==== Material for this task
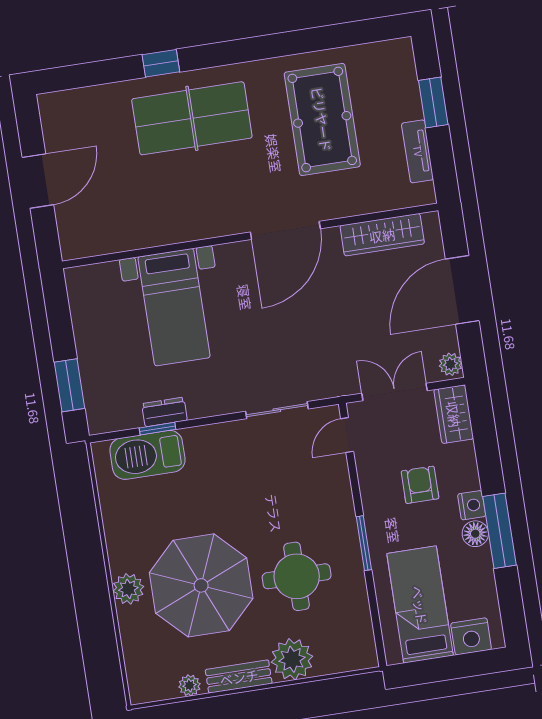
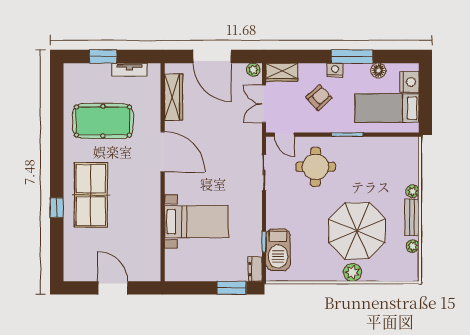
dresser: (165, 412) -> (255, 269), moved
armchair: (420, 485) -> (319, 98), turned 138
floor lamp: (475, 534) -> (378, 70), moved
round table: (297, 576) -> (316, 167), moved
plant: (292, 659) -> (412, 191), width x0.53, depth x0.53

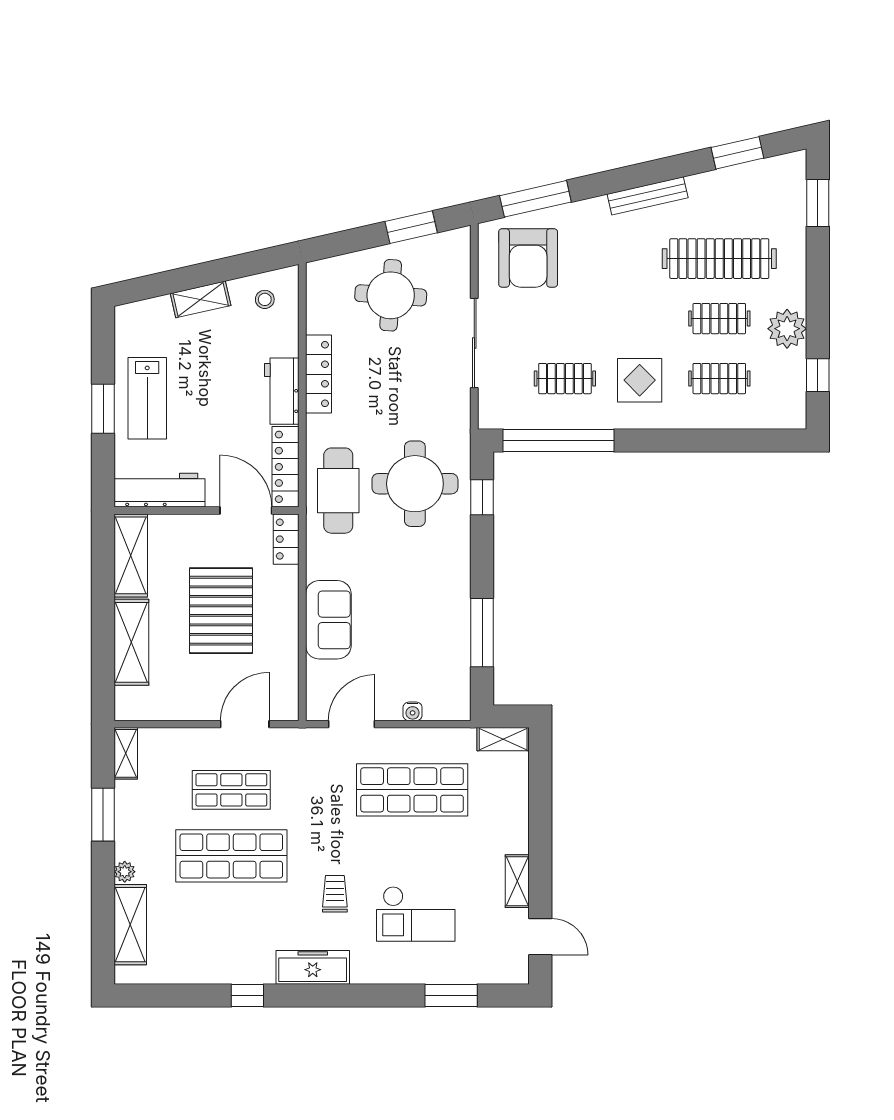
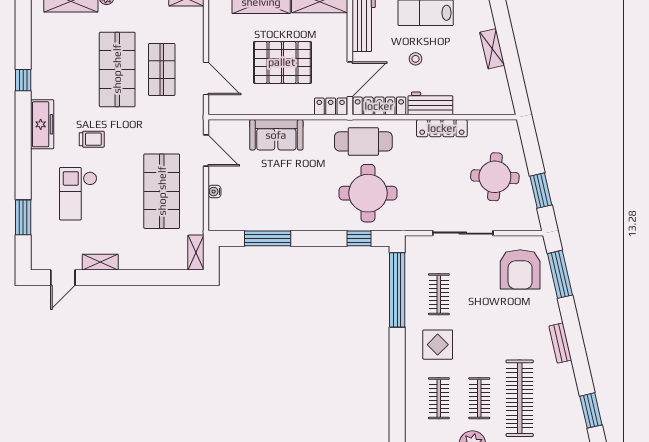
bench: (648, 196) -> (560, 343), width x0.73
armchair: (528, 258) -> (520, 269), turned -90
stool: (265, 299) -> (416, 59), moved

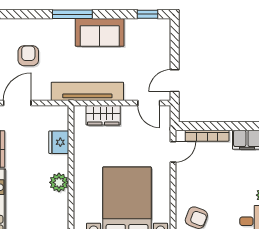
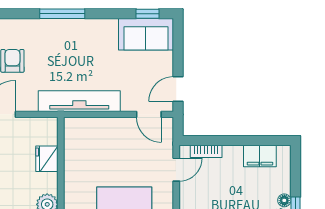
sofa: (100, 32) -> (146, 34), moved
wardrobe: (103, 115) -> (97, 128), removed
bookcase: (207, 136) -> (206, 151), width x0.64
========
What you need to do >> Copy out each line of the data that includes the string "turned".

Output for this exercise >>
armchair: (420, 485) -> (319, 98), turned 138
armchair: (528, 258) -> (520, 269), turned -90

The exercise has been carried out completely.